*** RECORDS PROVIDED ***
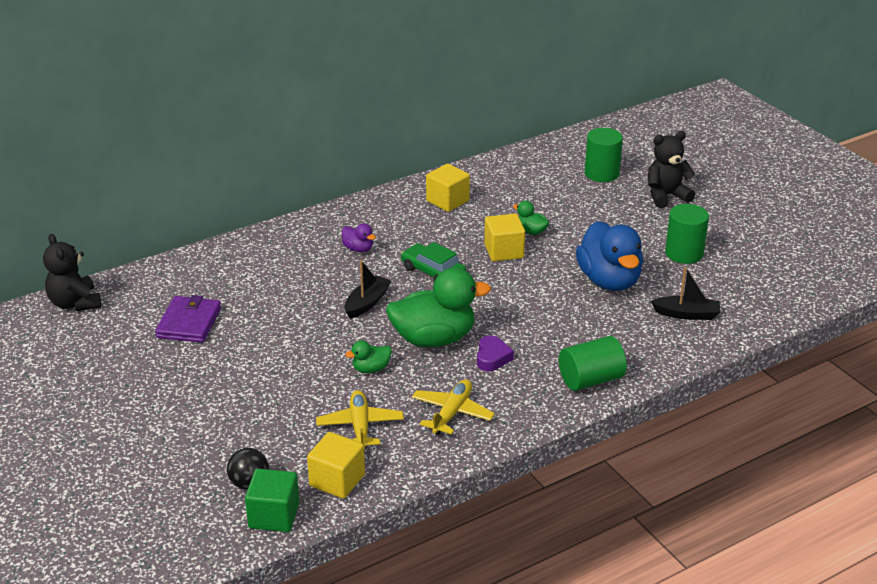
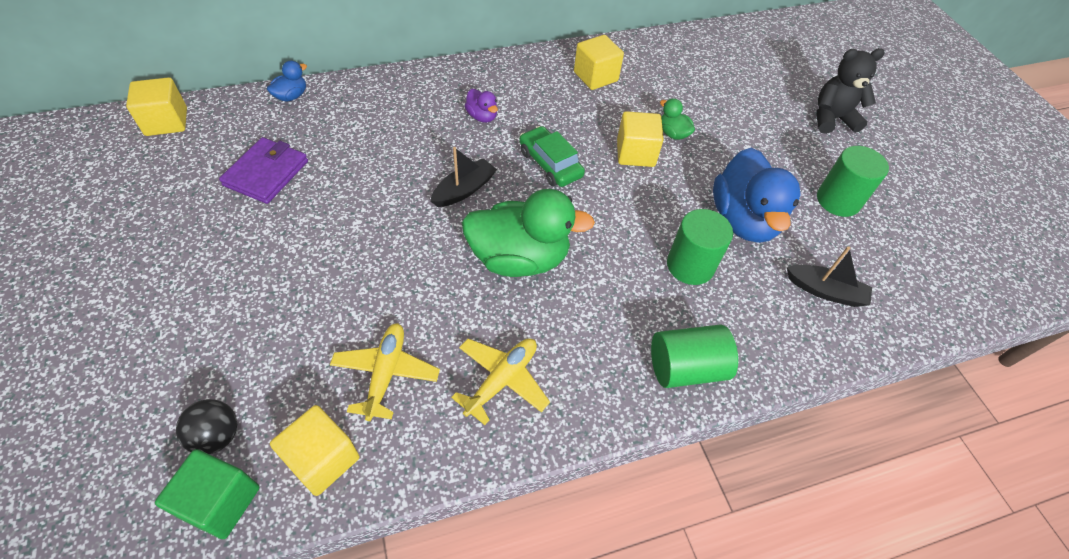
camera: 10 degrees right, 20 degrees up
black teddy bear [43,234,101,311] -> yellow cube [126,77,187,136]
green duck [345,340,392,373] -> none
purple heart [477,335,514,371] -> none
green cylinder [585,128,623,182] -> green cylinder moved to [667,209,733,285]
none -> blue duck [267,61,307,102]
*** End of RECORDS PROVIDED ***
*** RECORDS PROVIDED ***
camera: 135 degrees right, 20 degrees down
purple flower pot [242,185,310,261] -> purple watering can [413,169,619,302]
*** End of RECORDS PROVIDED ***
*** RECORDS PROVIDED ***
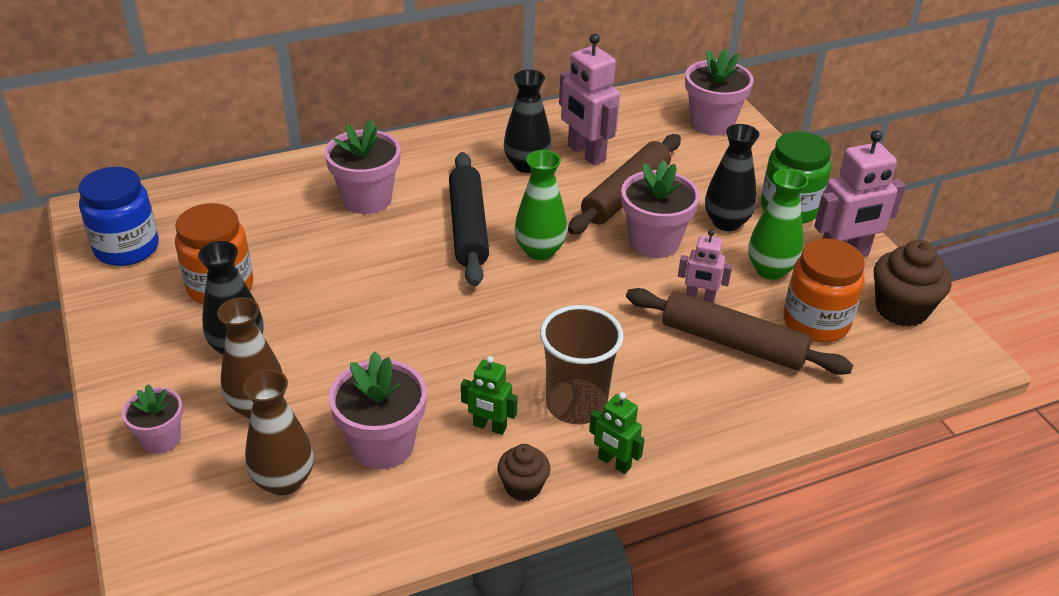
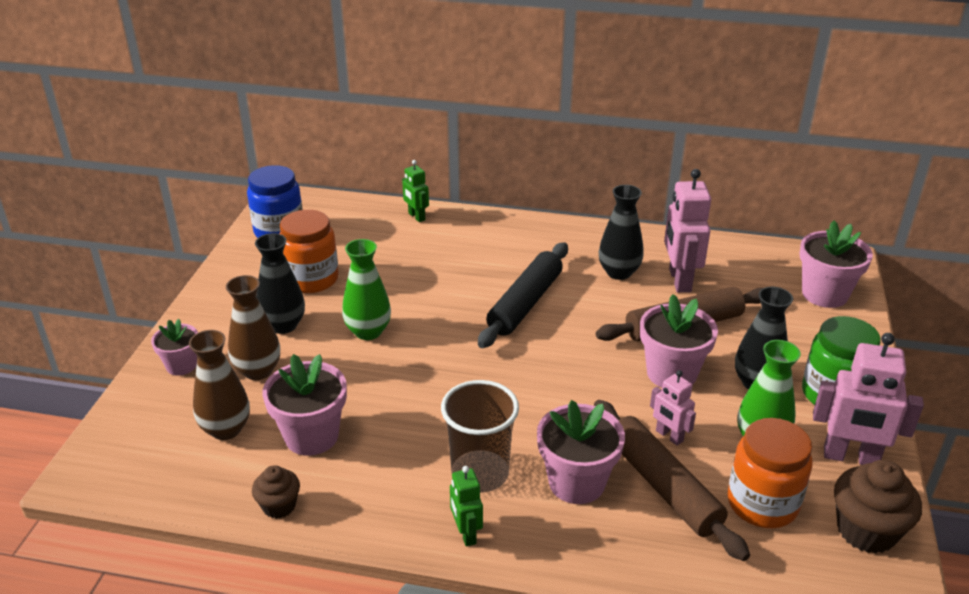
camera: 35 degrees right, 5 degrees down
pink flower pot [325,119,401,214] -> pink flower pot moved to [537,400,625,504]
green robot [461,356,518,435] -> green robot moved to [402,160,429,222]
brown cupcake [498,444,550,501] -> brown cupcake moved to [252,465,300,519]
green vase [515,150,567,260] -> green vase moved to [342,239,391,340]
*** End of RECORDS PROVIDED ***
*TASK REQUIREMENTS*
Among the records above, a stretch begins at the line containing "brown cupcake [498,444,550,501]" and ends at the line containing "green vase [515,150,567,260]". Restate that stretch word for word, and nothing else.

*WORKED SOLUTION*
brown cupcake [498,444,550,501] -> brown cupcake moved to [252,465,300,519]
green vase [515,150,567,260] -> green vase moved to [342,239,391,340]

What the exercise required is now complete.